Saved data entries:
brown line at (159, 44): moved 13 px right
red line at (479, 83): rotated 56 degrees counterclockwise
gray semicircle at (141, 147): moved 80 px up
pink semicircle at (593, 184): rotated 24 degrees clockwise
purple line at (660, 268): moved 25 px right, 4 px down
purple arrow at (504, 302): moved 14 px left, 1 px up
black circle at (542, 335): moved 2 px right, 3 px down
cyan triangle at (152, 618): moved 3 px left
...
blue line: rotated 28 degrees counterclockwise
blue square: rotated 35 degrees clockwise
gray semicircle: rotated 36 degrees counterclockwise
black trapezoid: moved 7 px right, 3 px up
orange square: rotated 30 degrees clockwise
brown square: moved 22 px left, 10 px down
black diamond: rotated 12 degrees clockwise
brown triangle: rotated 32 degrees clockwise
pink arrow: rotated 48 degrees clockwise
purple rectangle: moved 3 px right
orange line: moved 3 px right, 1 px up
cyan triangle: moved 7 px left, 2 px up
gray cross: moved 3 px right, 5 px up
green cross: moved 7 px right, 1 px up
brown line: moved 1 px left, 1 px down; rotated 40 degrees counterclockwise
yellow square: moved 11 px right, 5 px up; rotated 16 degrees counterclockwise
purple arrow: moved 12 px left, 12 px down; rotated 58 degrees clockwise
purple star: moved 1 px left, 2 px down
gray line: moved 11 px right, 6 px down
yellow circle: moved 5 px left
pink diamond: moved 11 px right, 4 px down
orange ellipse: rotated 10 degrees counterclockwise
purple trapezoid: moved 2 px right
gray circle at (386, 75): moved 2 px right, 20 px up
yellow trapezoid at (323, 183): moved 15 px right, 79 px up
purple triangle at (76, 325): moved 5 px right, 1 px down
==
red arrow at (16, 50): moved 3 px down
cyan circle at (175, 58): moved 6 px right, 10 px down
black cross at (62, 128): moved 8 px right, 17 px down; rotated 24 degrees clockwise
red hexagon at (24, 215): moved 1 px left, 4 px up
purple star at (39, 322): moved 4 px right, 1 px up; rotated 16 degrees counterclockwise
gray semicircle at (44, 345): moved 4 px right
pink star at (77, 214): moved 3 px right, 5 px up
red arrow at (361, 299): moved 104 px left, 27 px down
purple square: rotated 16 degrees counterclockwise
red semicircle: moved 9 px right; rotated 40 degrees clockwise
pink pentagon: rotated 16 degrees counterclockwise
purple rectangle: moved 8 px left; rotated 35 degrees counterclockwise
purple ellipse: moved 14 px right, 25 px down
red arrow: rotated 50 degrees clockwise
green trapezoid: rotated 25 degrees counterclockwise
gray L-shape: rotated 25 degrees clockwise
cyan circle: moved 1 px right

**TASK STATEMENT**
Turn the data above into a Markdown table with the columns Row and Line, leaving out blank lines. Begin at the line that contains "brown line at (159, 44): moved 13 px right" and stop after the line that contains "cyan triangle at (152, 618): moved 3 px left".

**WRITTEN SOLUTION**
| Row | Line |
|---|---|
| 1 | brown line at (159, 44): moved 13 px right |
| 2 | red line at (479, 83): rotated 56 degrees counterclockwise |
| 3 | gray semicircle at (141, 147): moved 80 px up |
| 4 | pink semicircle at (593, 184): rotated 24 degrees clockwise |
| 5 | purple line at (660, 268): moved 25 px right, 4 px down |
| 6 | purple arrow at (504, 302): moved 14 px left, 1 px up |
| 7 | black circle at (542, 335): moved 2 px right, 3 px down |
| 8 | cyan triangle at (152, 618): moved 3 px left |